__WRITTEN INSTRUCTION__. Reproduce every one of the following entries verbatim, including all lines, coordinates, and punctuation.

___ RECORDS SHOWN ___

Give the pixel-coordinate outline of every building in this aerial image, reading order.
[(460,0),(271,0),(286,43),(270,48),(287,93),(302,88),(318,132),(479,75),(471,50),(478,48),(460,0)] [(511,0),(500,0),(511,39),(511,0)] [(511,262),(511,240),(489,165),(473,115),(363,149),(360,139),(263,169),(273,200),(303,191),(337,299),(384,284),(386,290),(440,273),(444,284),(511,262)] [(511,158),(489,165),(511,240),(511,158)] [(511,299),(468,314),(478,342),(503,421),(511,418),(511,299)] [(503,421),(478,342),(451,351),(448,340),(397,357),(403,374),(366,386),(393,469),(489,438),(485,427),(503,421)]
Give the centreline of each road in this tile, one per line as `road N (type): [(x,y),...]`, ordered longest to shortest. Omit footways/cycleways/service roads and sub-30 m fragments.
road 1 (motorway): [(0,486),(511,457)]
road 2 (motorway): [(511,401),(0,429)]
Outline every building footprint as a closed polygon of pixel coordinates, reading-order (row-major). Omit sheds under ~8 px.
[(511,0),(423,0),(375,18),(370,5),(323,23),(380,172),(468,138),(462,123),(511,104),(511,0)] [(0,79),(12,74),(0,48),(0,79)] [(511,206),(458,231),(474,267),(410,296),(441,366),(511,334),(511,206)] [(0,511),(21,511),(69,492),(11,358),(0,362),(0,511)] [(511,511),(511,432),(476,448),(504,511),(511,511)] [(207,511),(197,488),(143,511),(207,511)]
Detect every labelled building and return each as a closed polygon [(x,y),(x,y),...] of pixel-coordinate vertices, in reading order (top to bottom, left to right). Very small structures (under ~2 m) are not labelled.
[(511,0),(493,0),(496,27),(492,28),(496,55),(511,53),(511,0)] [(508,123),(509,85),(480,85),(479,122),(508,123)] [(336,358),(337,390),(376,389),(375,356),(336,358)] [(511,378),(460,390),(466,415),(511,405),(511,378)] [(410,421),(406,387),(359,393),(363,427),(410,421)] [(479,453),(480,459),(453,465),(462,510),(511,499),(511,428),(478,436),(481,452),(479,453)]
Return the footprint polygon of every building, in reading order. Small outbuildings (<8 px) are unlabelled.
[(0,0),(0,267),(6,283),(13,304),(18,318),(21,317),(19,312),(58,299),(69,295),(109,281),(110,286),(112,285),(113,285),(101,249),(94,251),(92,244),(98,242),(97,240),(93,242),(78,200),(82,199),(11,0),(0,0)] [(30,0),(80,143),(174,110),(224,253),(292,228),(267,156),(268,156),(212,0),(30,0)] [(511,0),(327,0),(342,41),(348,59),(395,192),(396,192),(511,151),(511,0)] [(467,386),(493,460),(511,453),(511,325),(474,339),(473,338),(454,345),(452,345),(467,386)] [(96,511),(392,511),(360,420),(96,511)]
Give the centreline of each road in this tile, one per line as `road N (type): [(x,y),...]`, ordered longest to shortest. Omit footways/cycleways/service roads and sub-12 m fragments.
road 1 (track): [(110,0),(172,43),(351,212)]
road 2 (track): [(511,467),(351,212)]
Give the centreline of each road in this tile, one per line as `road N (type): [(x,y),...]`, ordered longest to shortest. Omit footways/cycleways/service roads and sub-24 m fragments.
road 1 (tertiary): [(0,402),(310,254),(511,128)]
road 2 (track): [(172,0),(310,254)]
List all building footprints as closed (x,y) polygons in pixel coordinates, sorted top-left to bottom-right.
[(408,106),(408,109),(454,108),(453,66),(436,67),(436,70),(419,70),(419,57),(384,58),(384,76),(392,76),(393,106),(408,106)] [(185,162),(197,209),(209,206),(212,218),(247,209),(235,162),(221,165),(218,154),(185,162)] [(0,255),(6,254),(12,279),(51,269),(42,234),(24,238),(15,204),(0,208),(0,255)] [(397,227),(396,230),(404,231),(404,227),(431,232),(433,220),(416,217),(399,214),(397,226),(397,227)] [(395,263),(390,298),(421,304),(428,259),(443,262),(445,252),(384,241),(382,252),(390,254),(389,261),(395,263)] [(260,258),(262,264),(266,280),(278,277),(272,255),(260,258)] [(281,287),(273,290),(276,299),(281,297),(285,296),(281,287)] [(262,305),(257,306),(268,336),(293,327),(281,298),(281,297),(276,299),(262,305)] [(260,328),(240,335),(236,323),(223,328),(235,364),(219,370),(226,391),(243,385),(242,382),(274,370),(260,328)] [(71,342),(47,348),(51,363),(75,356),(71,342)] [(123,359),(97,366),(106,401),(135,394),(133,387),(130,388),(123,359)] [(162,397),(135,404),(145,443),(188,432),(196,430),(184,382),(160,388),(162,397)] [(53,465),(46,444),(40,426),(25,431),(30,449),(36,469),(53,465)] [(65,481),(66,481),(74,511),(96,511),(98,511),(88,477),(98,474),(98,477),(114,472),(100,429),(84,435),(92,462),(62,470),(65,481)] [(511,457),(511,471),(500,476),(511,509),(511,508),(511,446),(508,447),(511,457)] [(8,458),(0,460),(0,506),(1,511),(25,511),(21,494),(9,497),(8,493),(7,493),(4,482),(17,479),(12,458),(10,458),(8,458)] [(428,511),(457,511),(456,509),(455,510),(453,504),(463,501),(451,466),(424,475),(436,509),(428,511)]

___

__ANSWER__.
Give the pixel-coordinate outline of every building in this aerial image, reading order.
[(460,0),(271,0),(286,43),(270,48),(287,93),(302,88),(318,132),(479,75),(471,50),(478,48),(460,0)] [(511,0),(500,0),(511,39),(511,0)] [(511,262),(511,240),(489,165),(473,115),(363,149),(360,139),(263,169),(273,200),(303,191),(337,299),(384,284),(386,290),(440,273),(444,284),(511,262)] [(511,158),(489,165),(511,240),(511,158)] [(511,299),(468,314),(478,342),(503,421),(511,418),(511,299)] [(503,421),(478,342),(451,351),(448,340),(397,357),(403,374),(366,386),(393,469),(489,438),(485,427),(503,421)]
Give the centreline of each road in this tile, one per line as `road N (type): [(x,y),...]`, ordered longest to shortest. Omit footways/cycleways/service roads and sub-30 m fragments.
road 1 (motorway): [(0,486),(511,457)]
road 2 (motorway): [(511,401),(0,429)]
Outline every building footprint as a closed polygon of pixel coordinates, reading-order (row-major). Omit sheds under ~8 px.
[(511,0),(423,0),(375,18),(370,5),(323,23),(380,172),(468,138),(462,123),(511,104),(511,0)] [(0,79),(12,74),(0,48),(0,79)] [(511,206),(458,231),(474,267),(410,296),(441,366),(511,334),(511,206)] [(0,511),(21,511),(69,492),(11,358),(0,362),(0,511)] [(511,511),(511,432),(476,448),(504,511),(511,511)] [(207,511),(197,488),(143,511),(207,511)]
Detect every labelled building and return each as a closed polygon [(x,y),(x,y),...] of pixel-coordinate vertices, in reading order (top to bottom, left to right). Very small structures (under ~2 m) are not labelled.
[(511,0),(493,0),(496,27),(492,28),(496,55),(511,53),(511,0)] [(508,123),(509,85),(480,85),(479,122),(508,123)] [(336,358),(337,390),(376,389),(375,356),(336,358)] [(511,378),(460,390),(466,415),(511,405),(511,378)] [(410,421),(406,387),(359,393),(363,427),(410,421)] [(479,453),(480,459),(453,465),(462,510),(511,499),(511,428),(478,436),(481,452),(479,453)]
Return the footprint polygon of every building, in reading order. Small outbuildings (<8 px) are unlabelled.
[(0,0),(0,267),(6,283),(13,304),(18,318),(21,317),(19,312),(58,299),(69,295),(109,281),(110,286),(112,285),(113,285),(101,249),(94,251),(92,244),(98,242),(97,240),(93,242),(78,200),(82,199),(11,0),(0,0)] [(30,0),(80,143),(174,110),(224,253),(292,228),(267,156),(268,156),(212,0),(30,0)] [(511,0),(327,0),(342,41),(348,59),(395,192),(396,192),(511,151),(511,0)] [(467,386),(493,460),(511,453),(511,325),(474,339),(473,338),(454,345),(452,345),(467,386)] [(96,511),(392,511),(360,420),(96,511)]
Give the centreline of each road in this tile, one per line as `road N (type): [(x,y),...]`, ordered longest to shortest. Omit footways/cycleways/service roads and sub-12 m fragments.
road 1 (track): [(110,0),(172,43),(351,212)]
road 2 (track): [(511,467),(351,212)]
Give the centreline of each road in this tile, one per line as `road N (type): [(x,y),...]`, ordered longest to shortest. Omit footways/cycleways/service roads and sub-24 m fragments.
road 1 (tertiary): [(0,402),(310,254),(511,128)]
road 2 (track): [(172,0),(310,254)]
List all building footprints as closed (x,y) polygons in pixel coordinates, sorted top-left to bottom-right.
[(408,106),(408,109),(454,108),(453,66),(436,67),(436,70),(419,70),(419,57),(384,58),(384,76),(392,76),(393,106),(408,106)] [(185,162),(197,209),(209,206),(212,218),(247,209),(235,162),(221,165),(218,154),(185,162)] [(0,255),(6,254),(12,279),(51,269),(42,234),(24,238),(15,204),(0,208),(0,255)] [(397,227),(396,230),(404,231),(404,227),(431,232),(433,220),(416,217),(399,214),(397,226),(397,227)] [(395,263),(390,298),(421,304),(428,259),(443,262),(445,252),(384,241),(382,252),(390,254),(389,261),(395,263)] [(260,258),(262,264),(266,280),(278,277),(272,255),(260,258)] [(281,287),(273,290),(276,299),(281,297),(285,296),(281,287)] [(262,305),(257,306),(268,336),(293,327),(281,298),(281,297),(276,299),(262,305)] [(260,328),(240,335),(236,323),(223,328),(235,364),(219,370),(226,391),(243,385),(242,382),(274,370),(260,328)] [(71,342),(47,348),(51,363),(75,356),(71,342)] [(123,359),(97,366),(106,401),(135,394),(133,387),(130,388),(123,359)] [(162,397),(135,404),(145,443),(188,432),(196,430),(184,382),(160,388),(162,397)] [(53,465),(46,444),(40,426),(25,431),(30,449),(36,469),(53,465)] [(65,481),(66,481),(74,511),(96,511),(98,511),(88,477),(98,474),(98,477),(114,472),(100,429),(84,435),(92,462),(62,470),(65,481)] [(511,457),(511,471),(500,476),(511,509),(511,508),(511,446),(508,447),(511,457)] [(8,458),(0,460),(0,506),(1,511),(25,511),(21,494),(9,497),(8,493),(7,493),(4,482),(17,479),(12,458),(10,458),(8,458)] [(428,511),(457,511),(456,509),(455,510),(453,504),(463,501),(451,466),(424,475),(436,509),(428,511)]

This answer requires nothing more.